## Exercise description
Write down exactly what lies from the line containing "(486, 137) = (456, 211): none -> blue tree" to the end of the records, inclusive, and omit the pictures.

## Given data
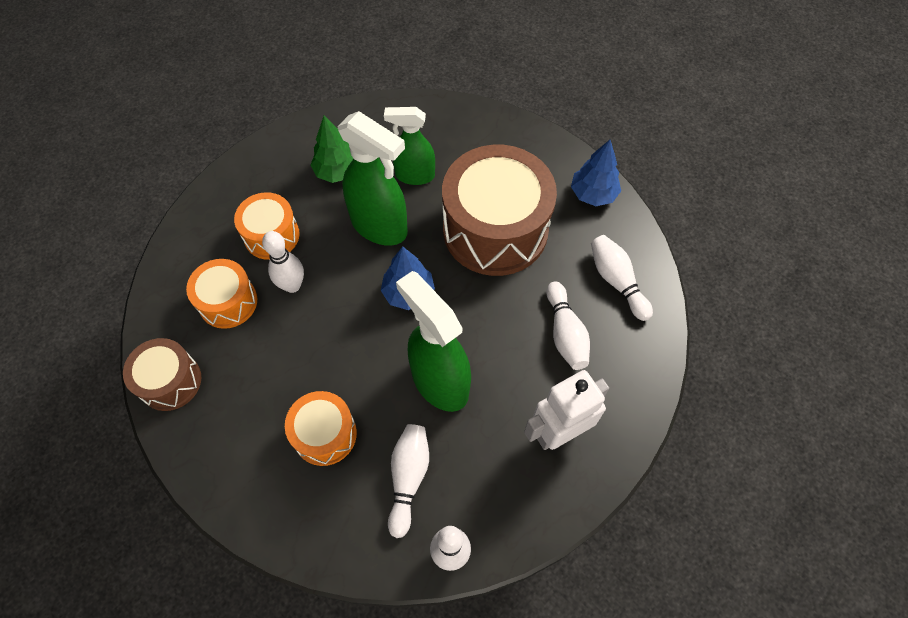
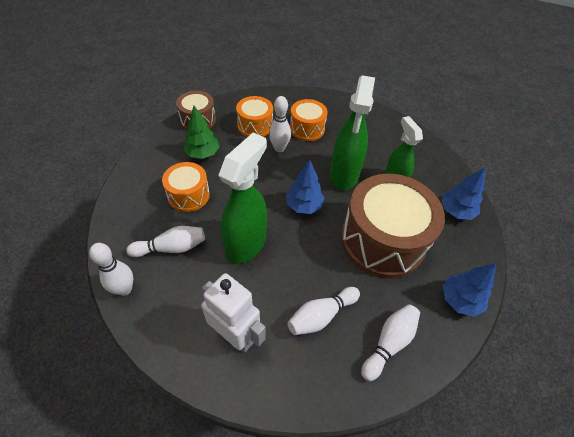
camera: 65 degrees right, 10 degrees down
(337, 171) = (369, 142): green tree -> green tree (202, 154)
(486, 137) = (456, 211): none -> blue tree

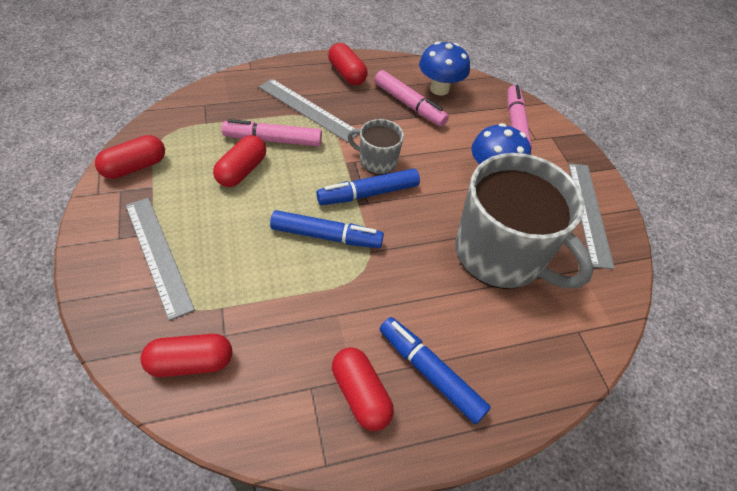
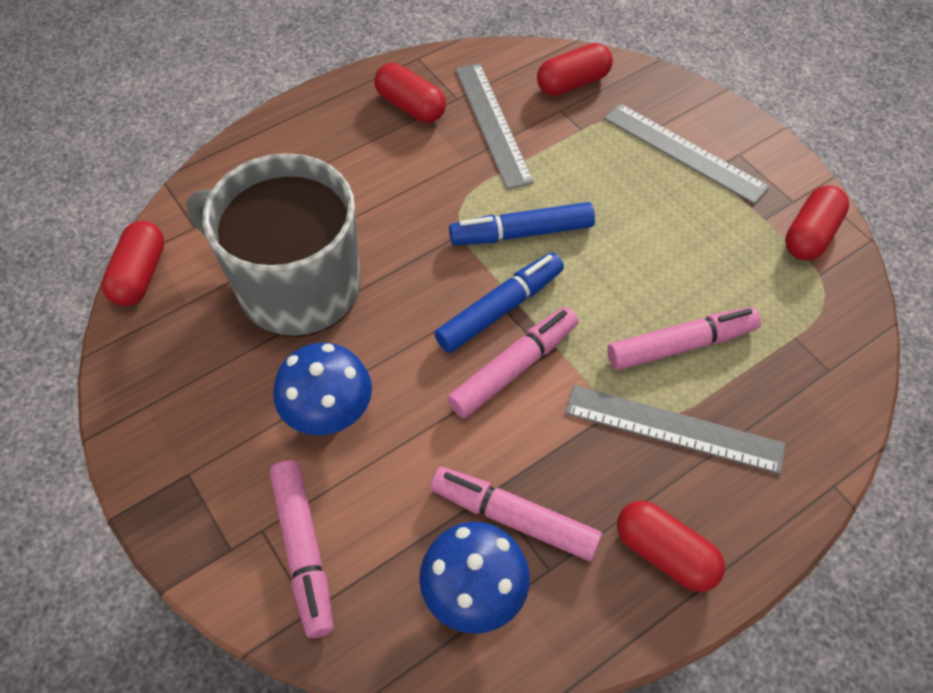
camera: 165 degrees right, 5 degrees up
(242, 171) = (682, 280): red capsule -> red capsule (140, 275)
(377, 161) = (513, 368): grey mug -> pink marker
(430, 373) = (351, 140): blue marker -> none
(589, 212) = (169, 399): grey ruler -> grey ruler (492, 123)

## Exercise response
(486, 137) = (456, 211): none -> blue tree

camera: 165 degrees right, 5 degrees up
(242, 171) = (682, 280): red capsule -> red capsule (140, 275)
(377, 161) = (513, 368): grey mug -> pink marker
(430, 373) = (351, 140): blue marker -> none
(589, 212) = (169, 399): grey ruler -> grey ruler (492, 123)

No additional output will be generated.